- INSTRUCTION
Return exactly, please, the line that contains "none -> white carton [702,227,779,318]" and every line after it through the end of the material that follows, leaving pictures aside.

- DATA SHOWN
+ + + + + + +

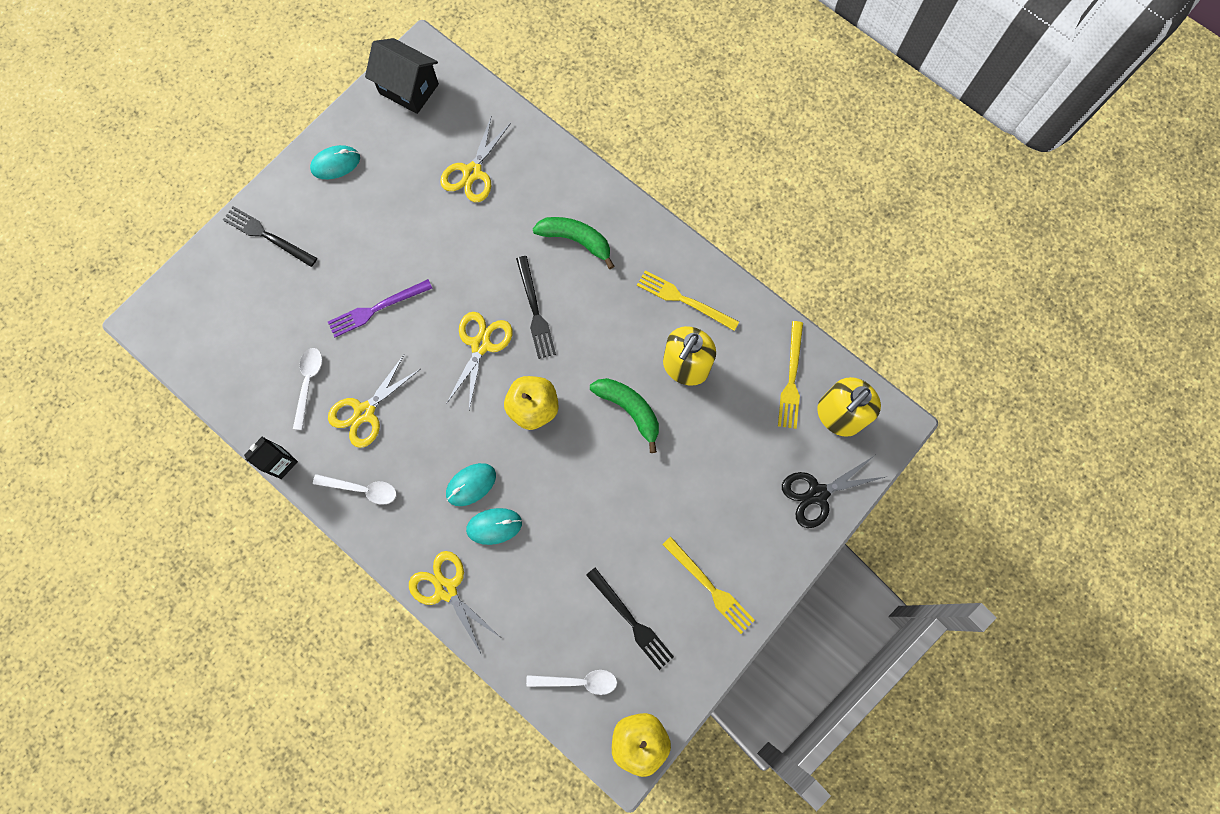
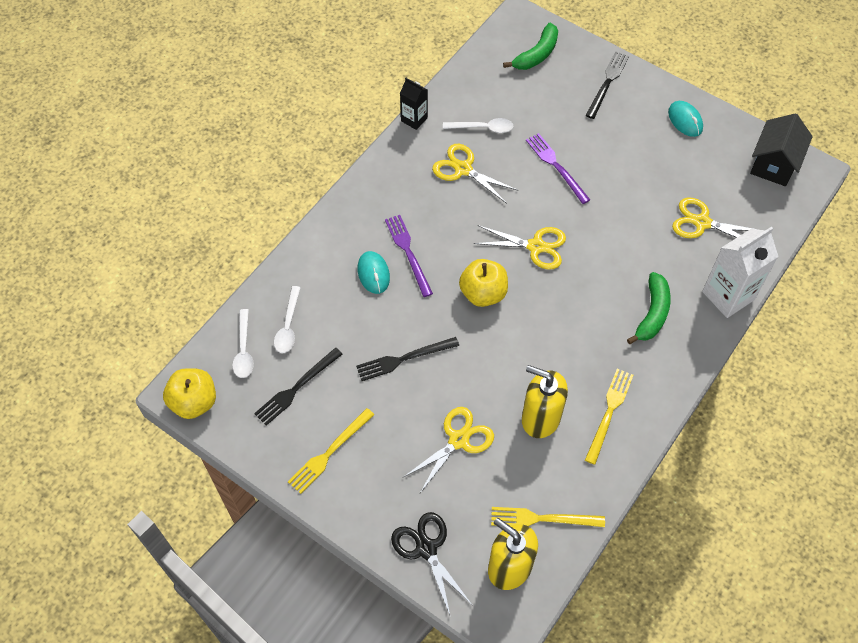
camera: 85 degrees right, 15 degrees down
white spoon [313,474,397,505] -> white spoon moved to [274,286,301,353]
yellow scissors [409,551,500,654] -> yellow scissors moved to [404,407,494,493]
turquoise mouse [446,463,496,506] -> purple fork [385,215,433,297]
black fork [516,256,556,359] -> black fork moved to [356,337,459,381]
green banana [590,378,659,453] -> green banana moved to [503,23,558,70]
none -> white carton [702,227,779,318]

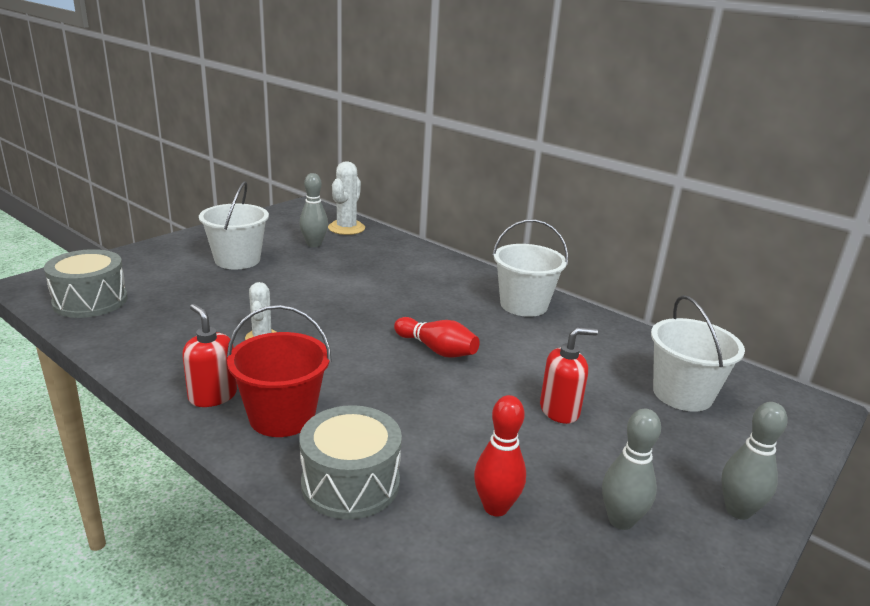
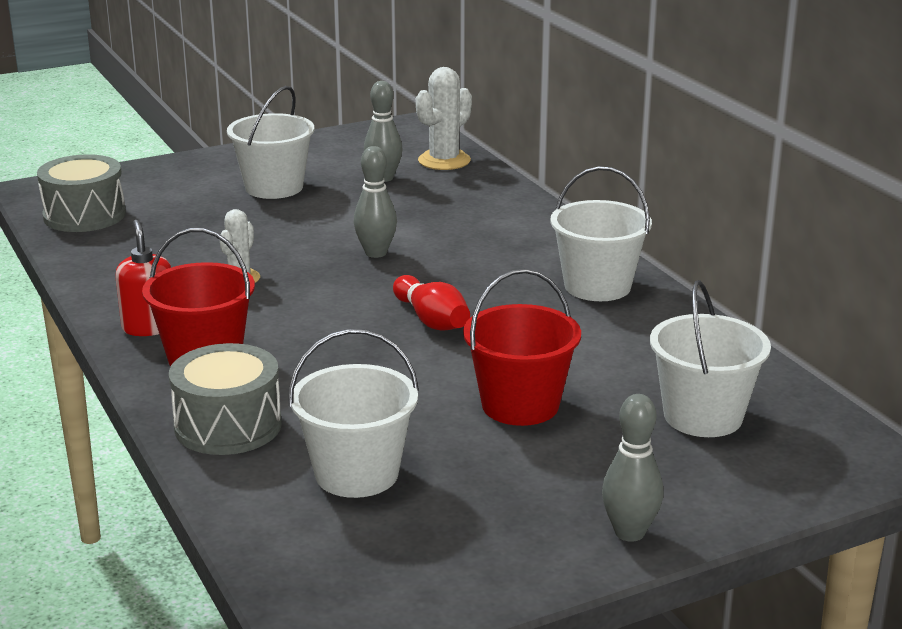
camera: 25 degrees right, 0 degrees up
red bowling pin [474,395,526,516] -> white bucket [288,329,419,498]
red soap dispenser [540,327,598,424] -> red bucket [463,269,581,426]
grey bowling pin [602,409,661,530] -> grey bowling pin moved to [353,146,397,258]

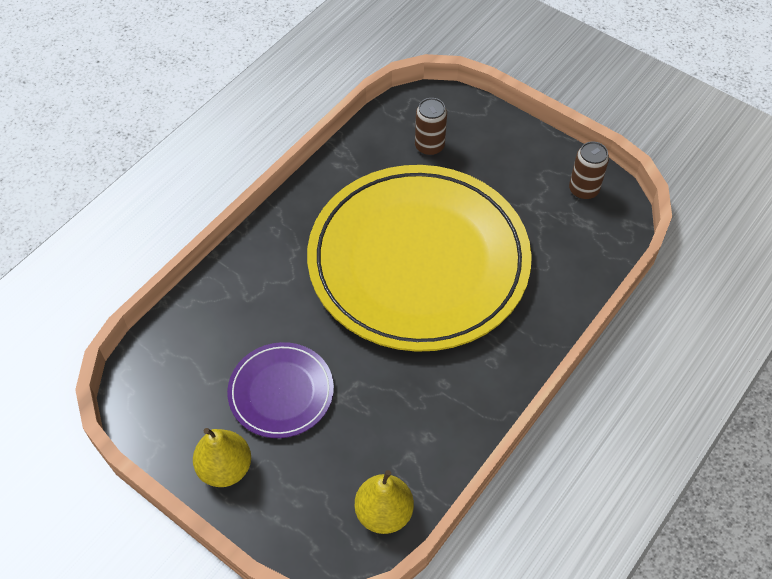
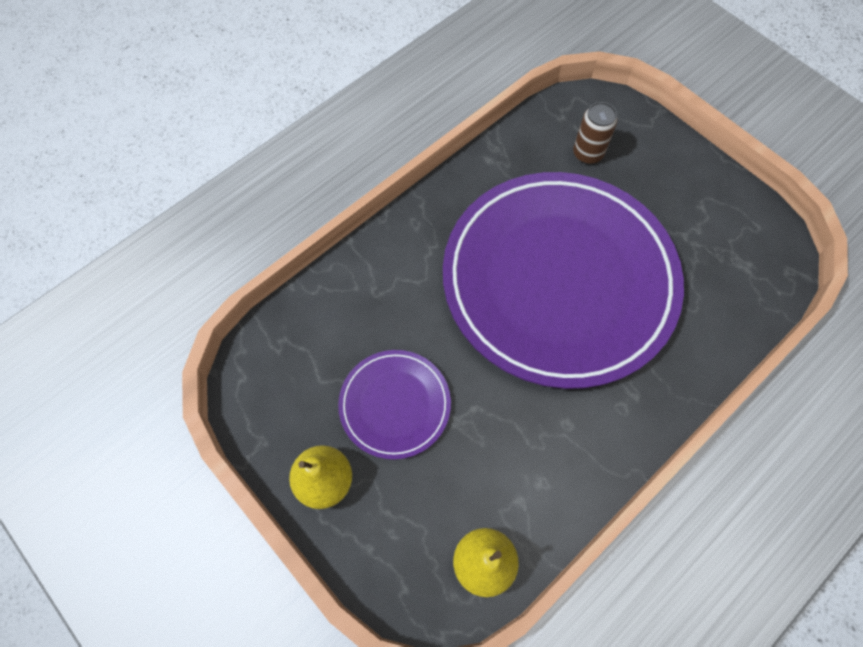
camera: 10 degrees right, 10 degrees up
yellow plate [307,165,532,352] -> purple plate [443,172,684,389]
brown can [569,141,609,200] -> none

+ + + + + + +

- EXERCISE OUTPUT
none -> white carton [702,227,779,318]

camera: 25 degrees right, 0 degrees up
red bowling pin [474,395,526,516] -> white bucket [288,329,419,498]
red soap dispenser [540,327,598,424] -> red bucket [463,269,581,426]
grey bowling pin [602,409,661,530] -> grey bowling pin moved to [353,146,397,258]

camera: 10 degrees right, 10 degrees up
yellow plate [307,165,532,352] -> purple plate [443,172,684,389]
brown can [569,141,609,200] -> none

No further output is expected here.